Problem requirements >>
Return every record below exactly; leave out the images.

Available data >>
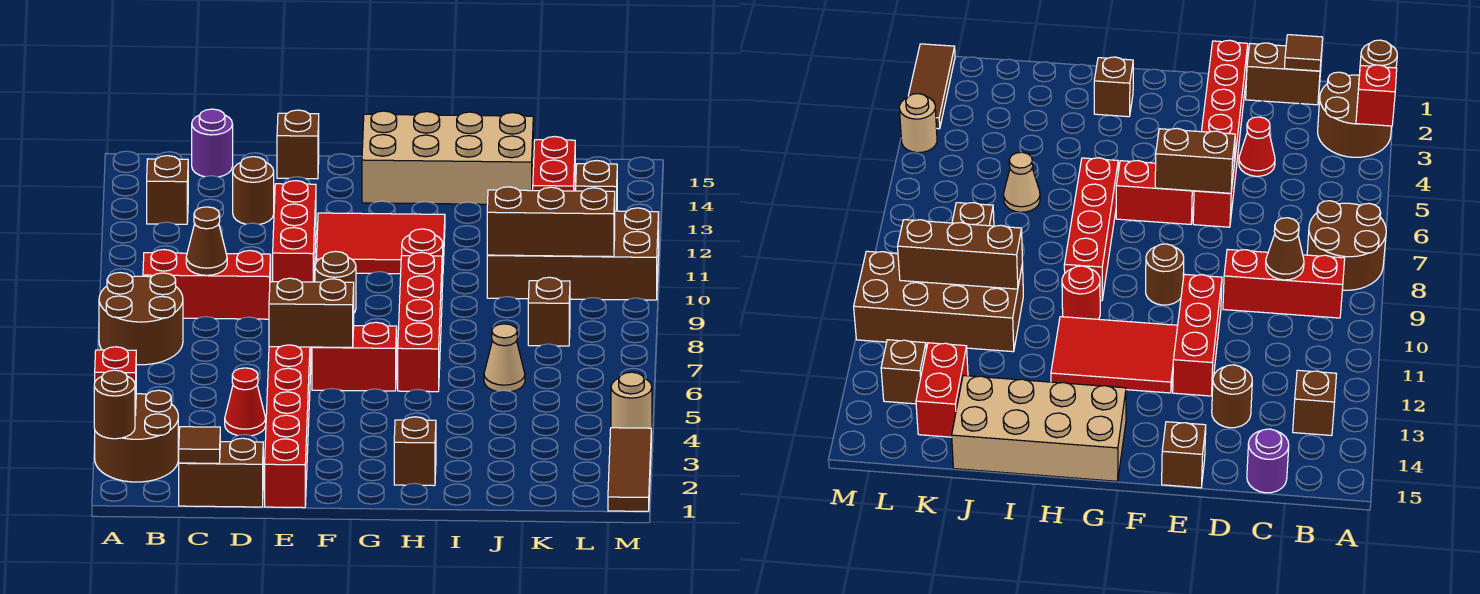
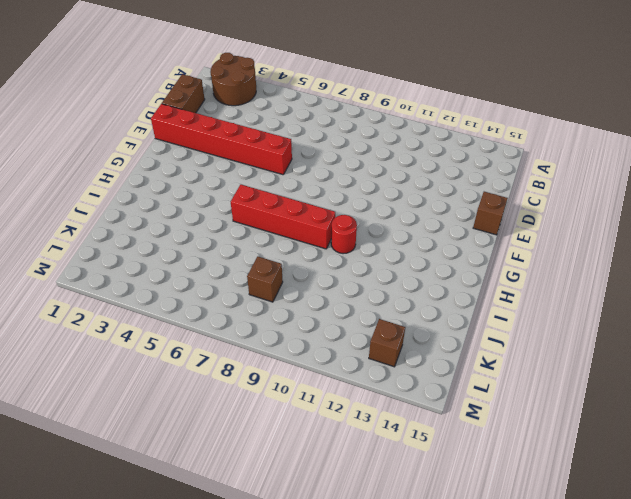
none -> brown round brick A7:B8 level 1
none -> red brick B9:D9 level 1
none -> brown brick B13 level 1
none -> purple round brick C15 level 1

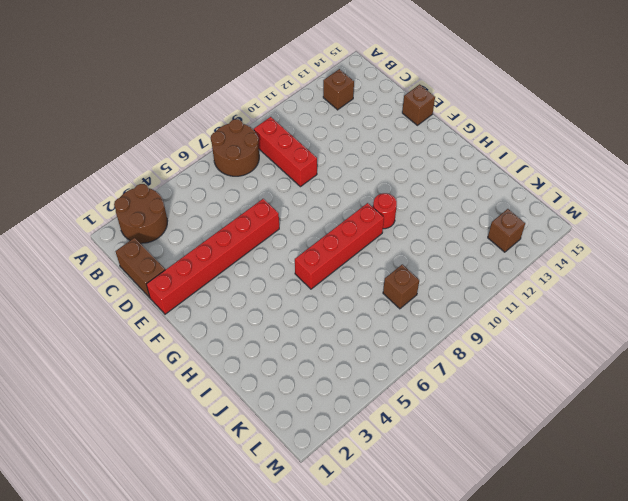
none -> purple round brick C15 level 1
none -> red cone D4 level 1
none -> brown round brick D13 level 1
none -> red brick E10:E12 level 1

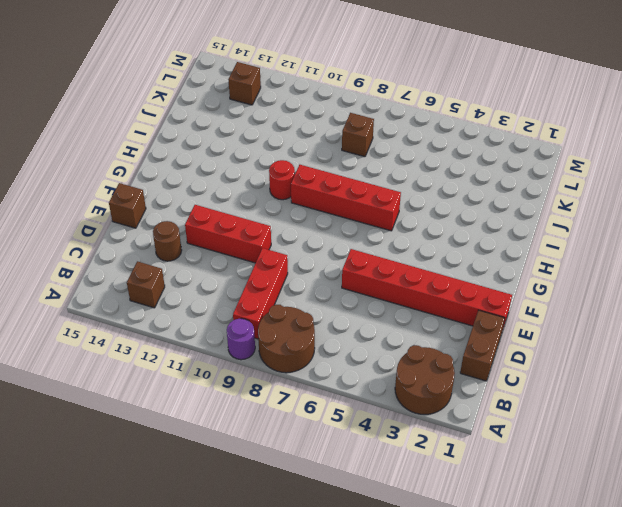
purple round brick A9 level 1 -> purple round brick C15 level 1
none -> red cone D4 level 1
none -> red brick F6:G6 level 1
none -> brown round brick F9 level 1
none -> red tile F11:H12 level 1

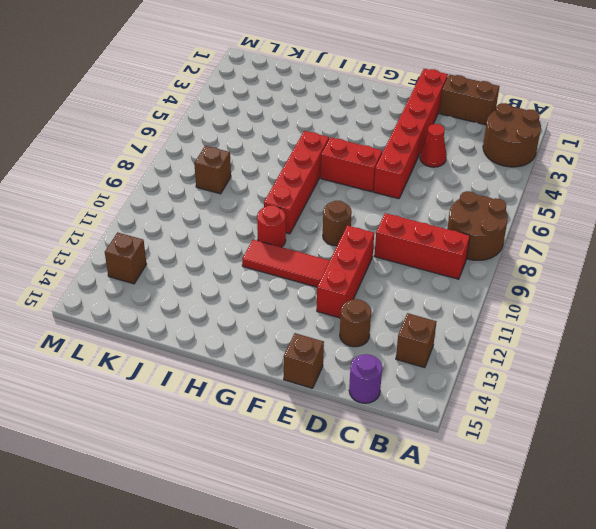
red tile F11:H11 level 1 -> red tile F11:H12 level 1
none -> tan brick G14:J15 level 1
none -> brown brick H2 level 1
none -> tan cone J6 level 1
none -> brown brick J10:M11 level 1

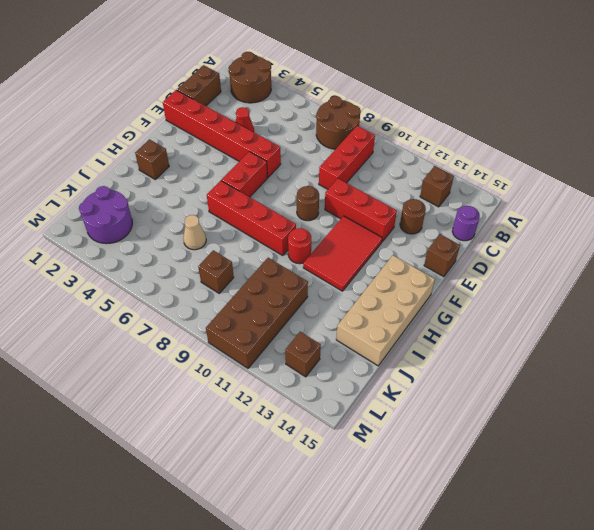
purple round brick K2:L3 level 1 -> none
none -> red brick K13:K14 level 1
none -> brown tile M1:M3 level 1
none -> tan round brick M4 level 1
none -> brown round brick A2 level 2

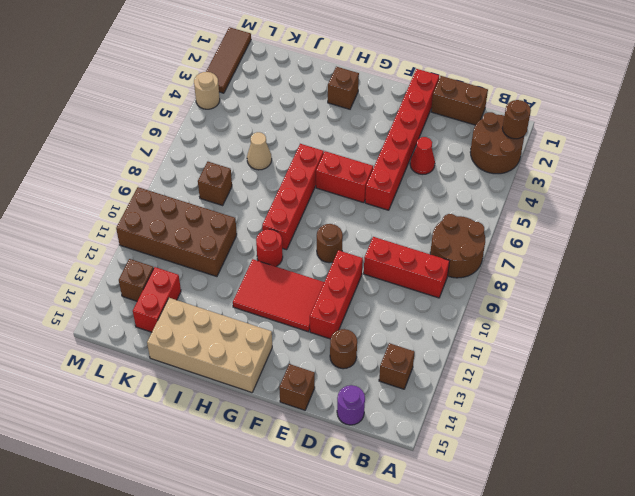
none -> red brick A3 level 2
none -> brown tile C1 level 2
none -> brown cone C9 level 2
none -> brown brick E6:F6 level 2

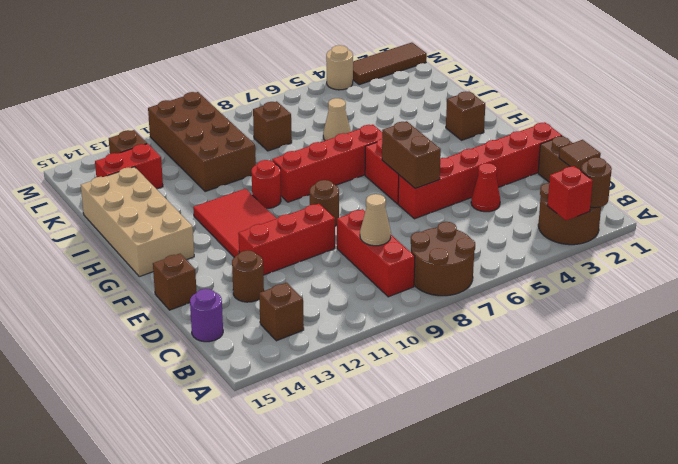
tan cone C9 level 2 -> brown cone C9 level 2
none -> brown brick J10:L10 level 2

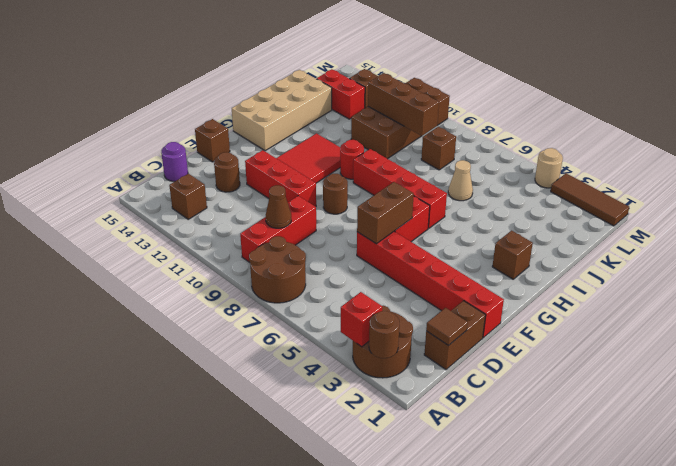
brown brick K9:K11 level 2 -> brown brick J10:L10 level 2
none -> red cone D4 level 1

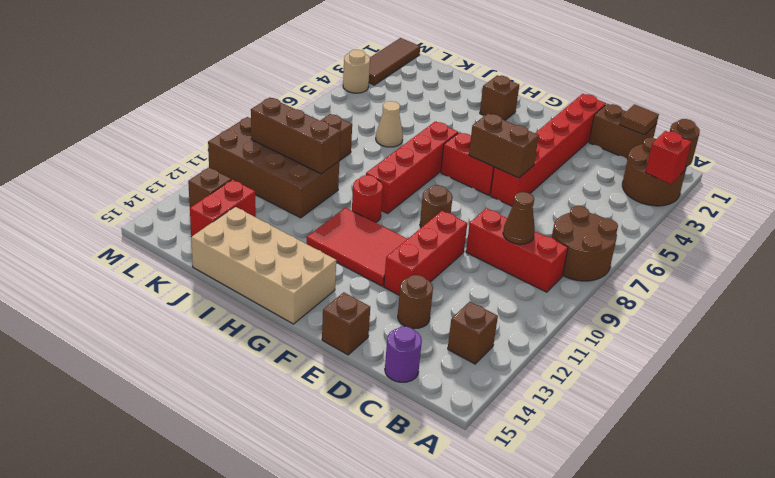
none -> red cone D4 level 1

Response area >>
none -> brown round brick A7:B8 level 1
none -> red brick B9:D9 level 1
none -> brown brick B13 level 1
none -> purple round brick C15 level 1

none -> purple round brick C15 level 1
none -> red cone D4 level 1
none -> brown round brick D13 level 1
none -> red brick E10:E12 level 1

purple round brick A9 level 1 -> purple round brick C15 level 1
none -> red cone D4 level 1
none -> red brick F6:G6 level 1
none -> brown round brick F9 level 1
none -> red tile F11:H12 level 1

red tile F11:H11 level 1 -> red tile F11:H12 level 1
none -> tan brick G14:J15 level 1
none -> brown brick H2 level 1
none -> tan cone J6 level 1
none -> brown brick J10:M11 level 1

purple round brick K2:L3 level 1 -> none
none -> red brick K13:K14 level 1
none -> brown tile M1:M3 level 1
none -> tan round brick M4 level 1
none -> brown round brick A2 level 2

none -> red brick A3 level 2
none -> brown tile C1 level 2
none -> brown cone C9 level 2
none -> brown brick E6:F6 level 2

tan cone C9 level 2 -> brown cone C9 level 2
none -> brown brick J10:L10 level 2

brown brick K9:K11 level 2 -> brown brick J10:L10 level 2
none -> red cone D4 level 1

none -> red cone D4 level 1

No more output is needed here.